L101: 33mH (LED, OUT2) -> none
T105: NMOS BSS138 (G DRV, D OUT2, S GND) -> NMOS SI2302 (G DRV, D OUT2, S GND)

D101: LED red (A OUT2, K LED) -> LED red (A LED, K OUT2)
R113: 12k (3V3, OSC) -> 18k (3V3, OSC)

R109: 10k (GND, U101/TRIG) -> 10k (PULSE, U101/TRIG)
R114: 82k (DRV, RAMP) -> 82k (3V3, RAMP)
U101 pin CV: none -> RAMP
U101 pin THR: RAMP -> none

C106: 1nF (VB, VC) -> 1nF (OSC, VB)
==
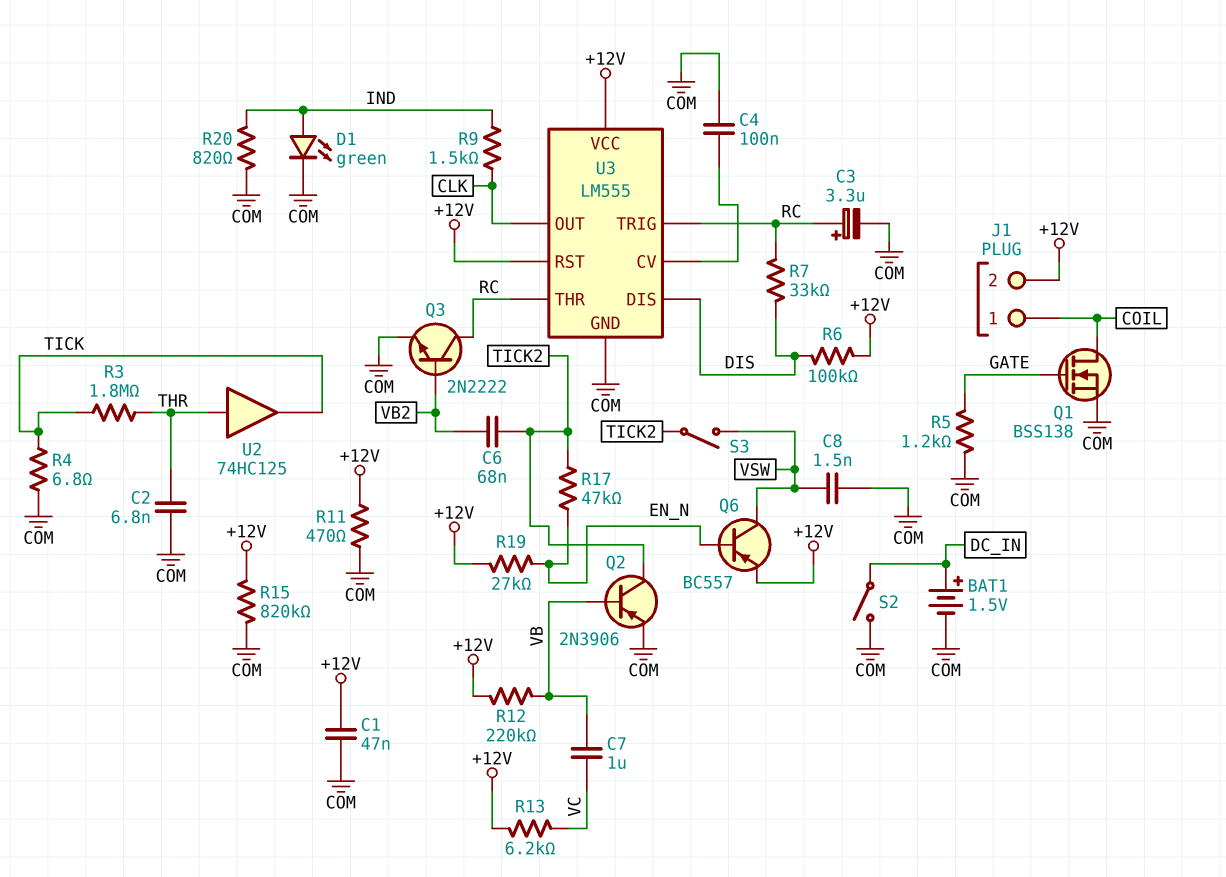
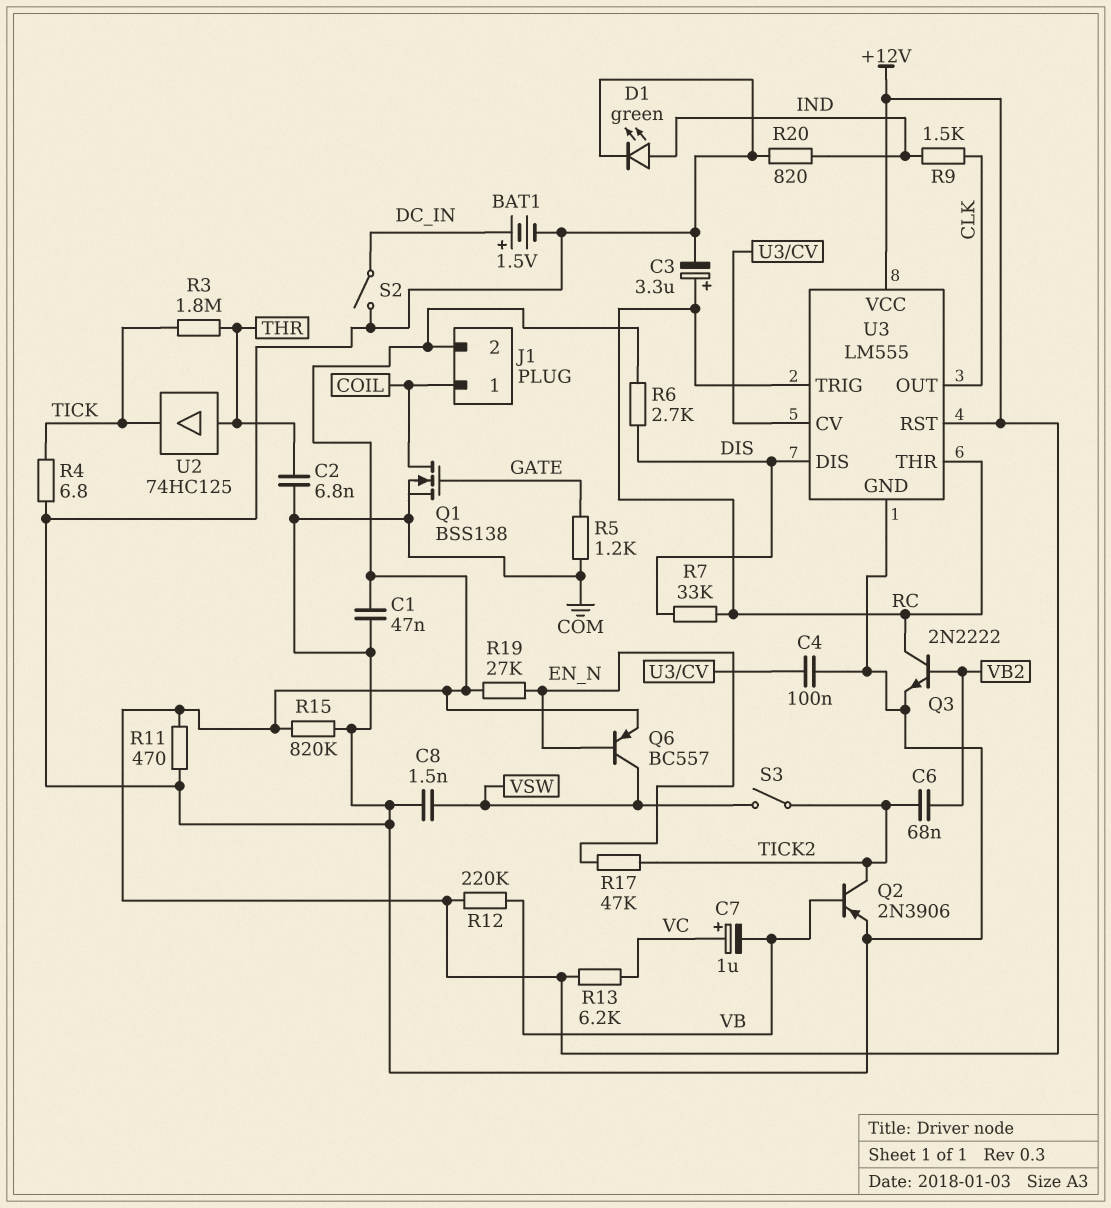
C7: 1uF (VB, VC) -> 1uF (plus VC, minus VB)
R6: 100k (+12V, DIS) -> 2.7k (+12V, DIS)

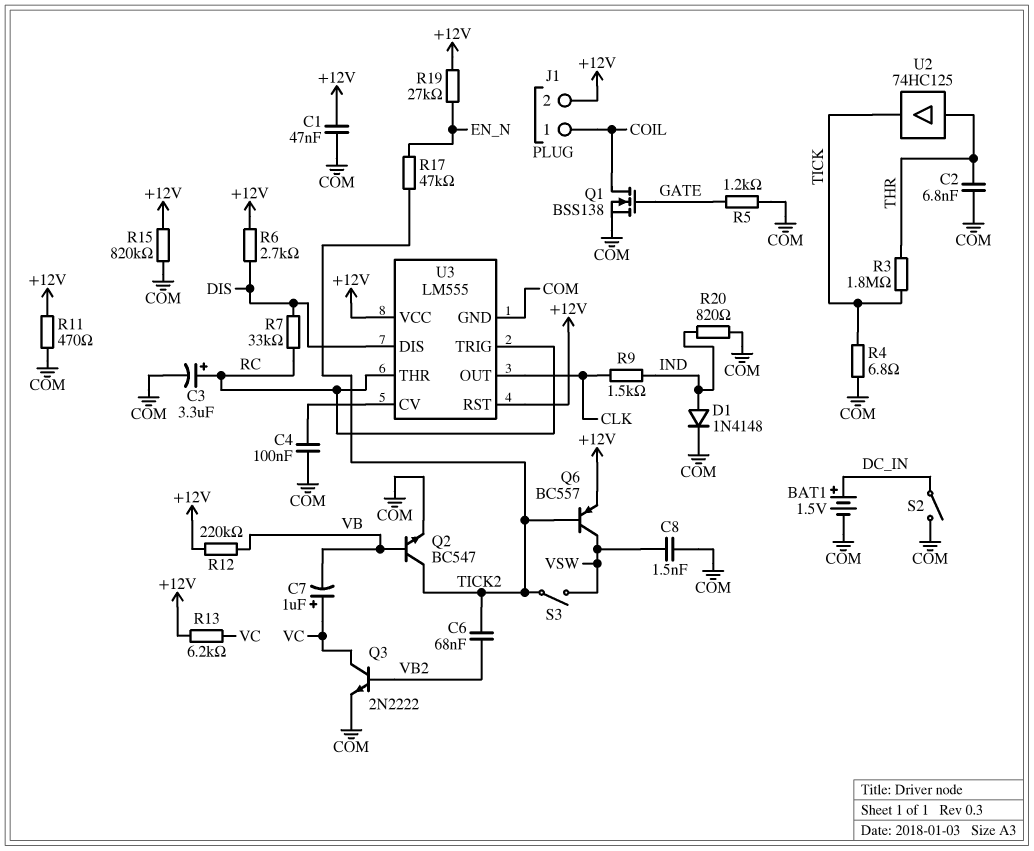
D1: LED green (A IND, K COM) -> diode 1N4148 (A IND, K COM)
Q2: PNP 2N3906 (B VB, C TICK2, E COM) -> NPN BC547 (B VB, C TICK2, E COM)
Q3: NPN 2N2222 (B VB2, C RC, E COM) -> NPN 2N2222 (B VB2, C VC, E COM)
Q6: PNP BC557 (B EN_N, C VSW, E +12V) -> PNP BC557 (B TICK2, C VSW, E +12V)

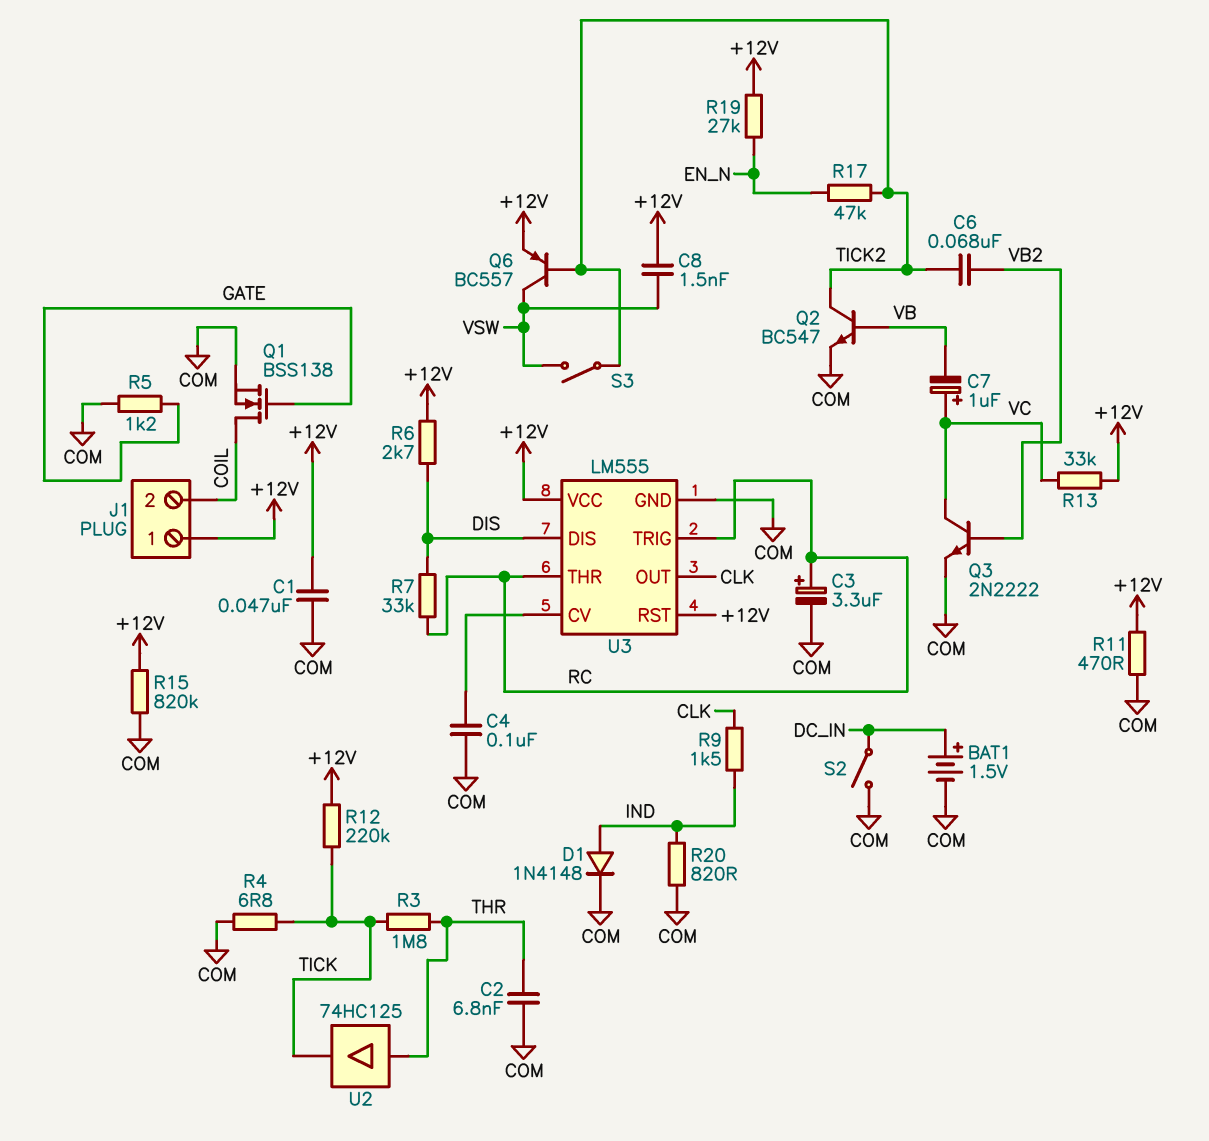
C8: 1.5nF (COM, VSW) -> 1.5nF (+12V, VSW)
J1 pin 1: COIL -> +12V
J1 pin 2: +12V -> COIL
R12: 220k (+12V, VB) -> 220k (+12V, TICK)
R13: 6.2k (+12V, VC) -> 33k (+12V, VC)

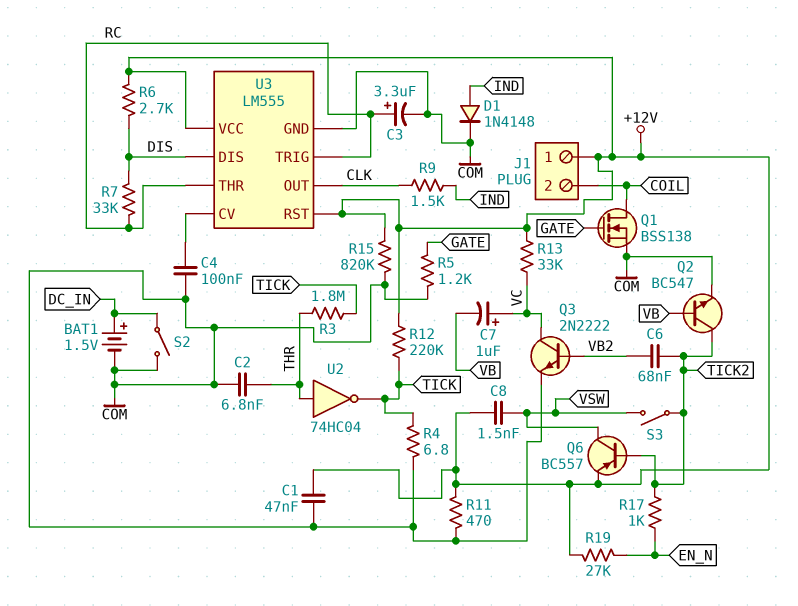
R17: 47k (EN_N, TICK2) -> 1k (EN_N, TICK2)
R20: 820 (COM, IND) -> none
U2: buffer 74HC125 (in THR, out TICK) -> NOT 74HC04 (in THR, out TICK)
...
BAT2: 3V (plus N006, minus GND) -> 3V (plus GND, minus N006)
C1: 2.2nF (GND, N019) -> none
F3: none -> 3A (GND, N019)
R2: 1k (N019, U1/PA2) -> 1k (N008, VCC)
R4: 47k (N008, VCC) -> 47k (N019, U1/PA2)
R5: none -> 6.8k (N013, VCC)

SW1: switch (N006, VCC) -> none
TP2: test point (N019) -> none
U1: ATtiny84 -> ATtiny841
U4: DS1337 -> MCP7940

Task prompt >> Print exactly the lines above that run from the one with "D1: LED green" to the one with "R13: 6.2k (+12V, VC) -> 33k (+12V, VC)", both included. No pictures.

Completed exercise >>
D1: LED green (A IND, K COM) -> diode 1N4148 (A IND, K COM)
Q2: PNP 2N3906 (B VB, C TICK2, E COM) -> NPN BC547 (B VB, C TICK2, E COM)
Q3: NPN 2N2222 (B VB2, C RC, E COM) -> NPN 2N2222 (B VB2, C VC, E COM)
Q6: PNP BC557 (B EN_N, C VSW, E +12V) -> PNP BC557 (B TICK2, C VSW, E +12V)

C8: 1.5nF (COM, VSW) -> 1.5nF (+12V, VSW)
J1 pin 1: COIL -> +12V
J1 pin 2: +12V -> COIL
R12: 220k (+12V, VB) -> 220k (+12V, TICK)
R13: 6.2k (+12V, VC) -> 33k (+12V, VC)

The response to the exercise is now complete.